* [Instructions for the task]:
A verbatim copy of the full data, with no pictures, is the expected answer.

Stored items
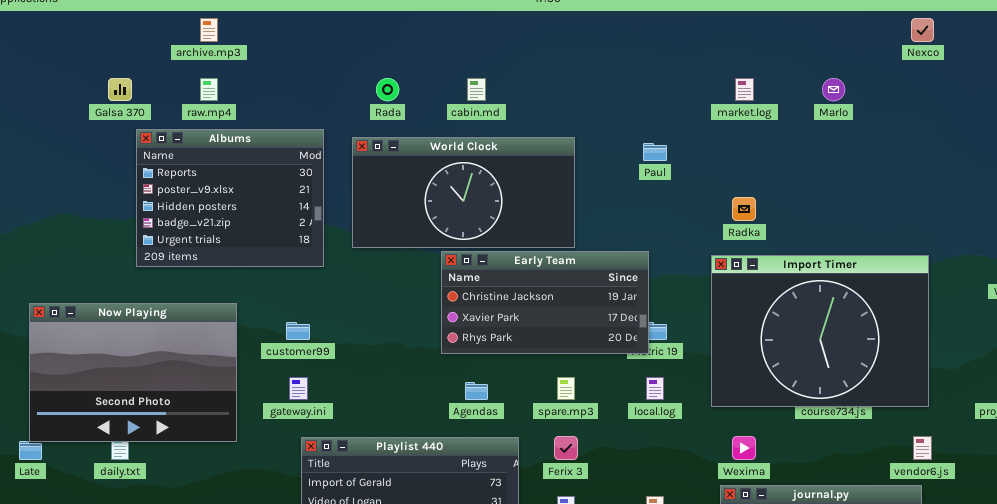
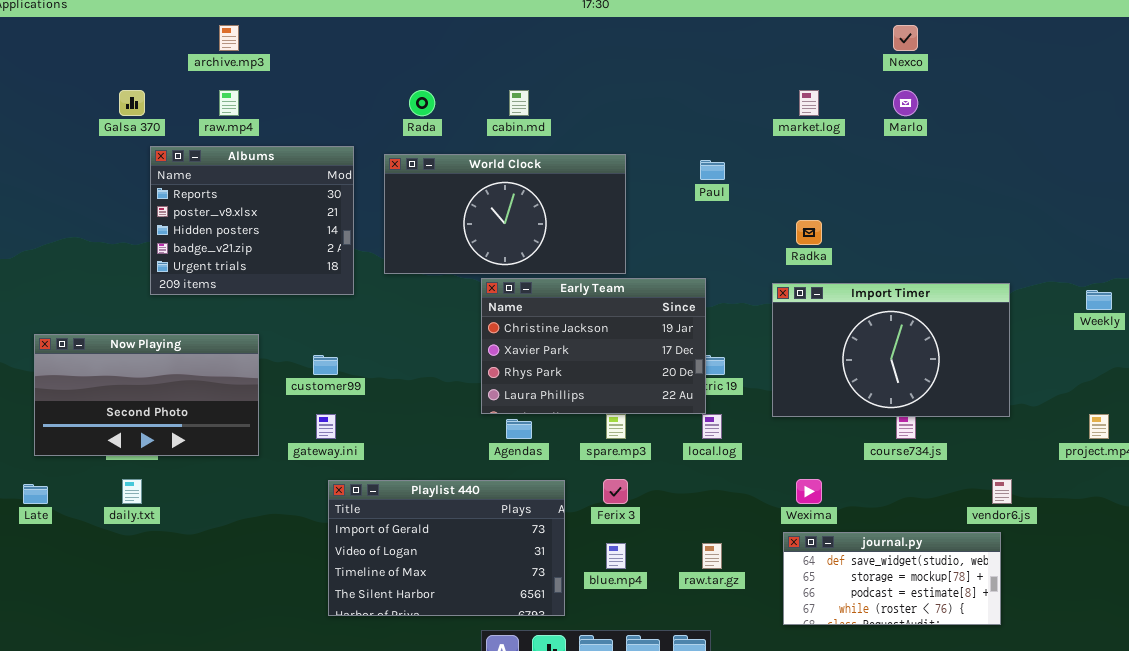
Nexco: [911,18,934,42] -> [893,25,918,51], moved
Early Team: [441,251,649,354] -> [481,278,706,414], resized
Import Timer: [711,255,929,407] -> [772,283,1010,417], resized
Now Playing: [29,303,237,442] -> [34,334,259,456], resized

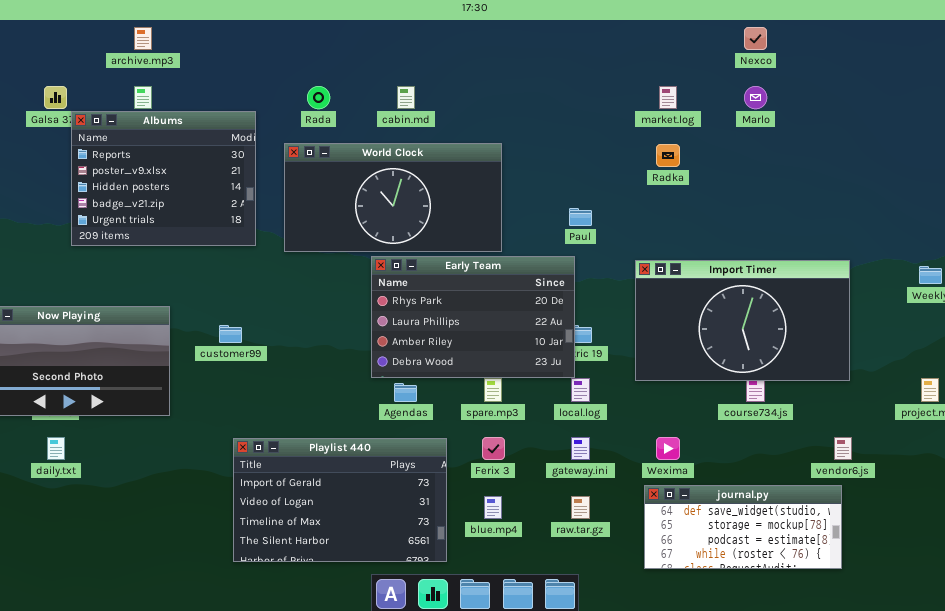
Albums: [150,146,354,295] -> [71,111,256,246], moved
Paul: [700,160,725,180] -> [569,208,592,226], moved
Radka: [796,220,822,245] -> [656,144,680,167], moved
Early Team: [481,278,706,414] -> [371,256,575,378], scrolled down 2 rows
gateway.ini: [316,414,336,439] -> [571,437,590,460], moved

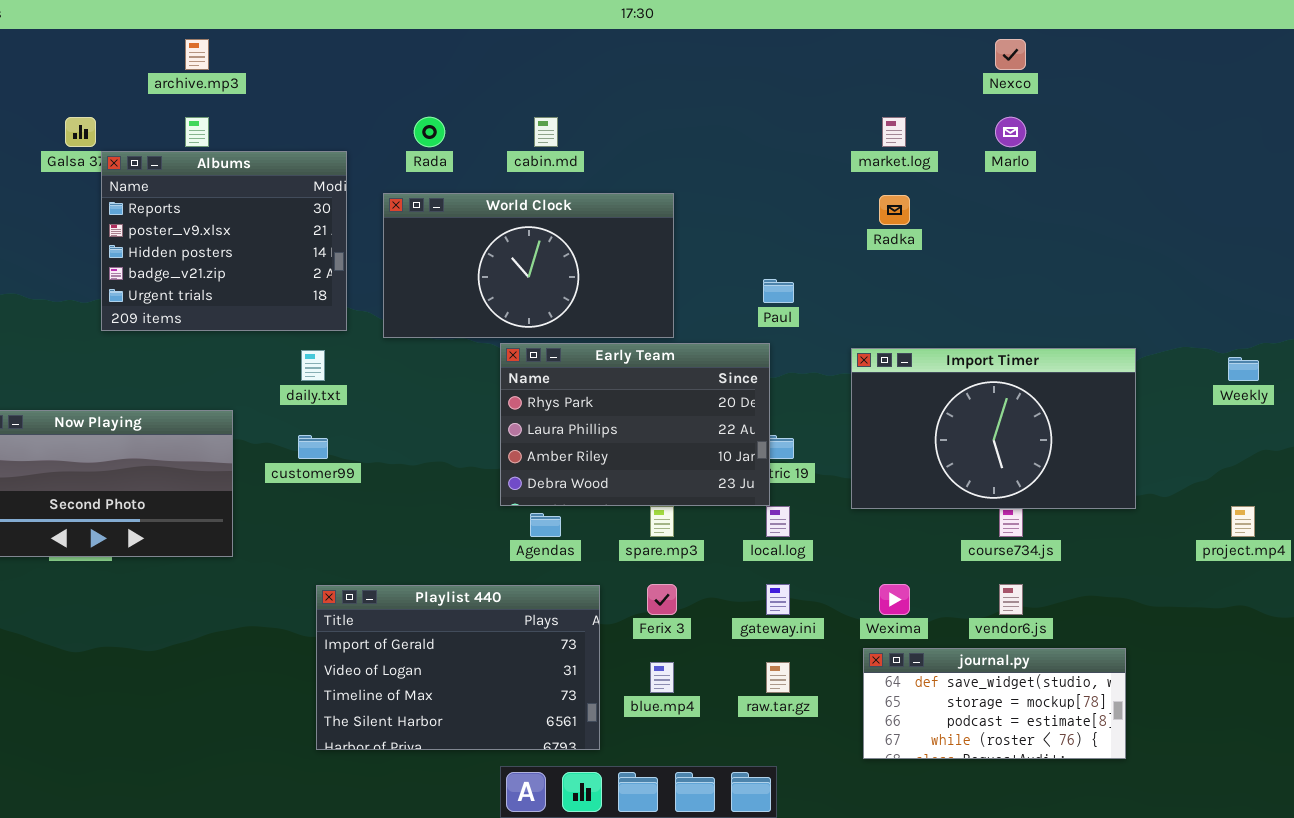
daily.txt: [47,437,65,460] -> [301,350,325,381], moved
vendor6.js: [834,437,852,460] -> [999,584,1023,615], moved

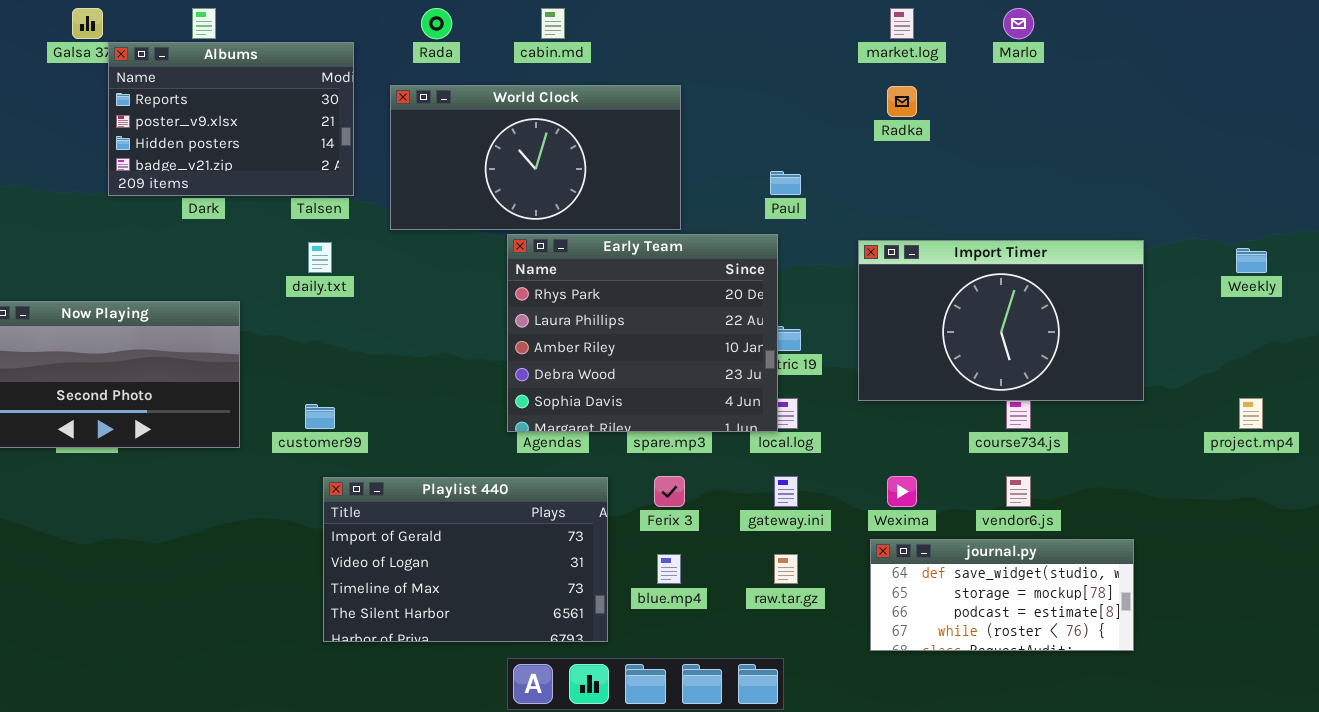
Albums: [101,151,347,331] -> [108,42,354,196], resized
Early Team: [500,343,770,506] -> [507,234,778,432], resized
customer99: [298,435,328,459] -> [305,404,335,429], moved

* [Task answer]:
Nexco: [911,18,934,42] -> [893,25,918,51], moved
Early Team: [441,251,649,354] -> [481,278,706,414], resized
Import Timer: [711,255,929,407] -> [772,283,1010,417], resized
Now Playing: [29,303,237,442] -> [34,334,259,456], resized

Albums: [150,146,354,295] -> [71,111,256,246], moved
Paul: [700,160,725,180] -> [569,208,592,226], moved
Radka: [796,220,822,245] -> [656,144,680,167], moved
Early Team: [481,278,706,414] -> [371,256,575,378], scrolled down 2 rows
gateway.ini: [316,414,336,439] -> [571,437,590,460], moved

daily.txt: [47,437,65,460] -> [301,350,325,381], moved
vendor6.js: [834,437,852,460] -> [999,584,1023,615], moved

Albums: [101,151,347,331] -> [108,42,354,196], resized
Early Team: [500,343,770,506] -> [507,234,778,432], resized
customer99: [298,435,328,459] -> [305,404,335,429], moved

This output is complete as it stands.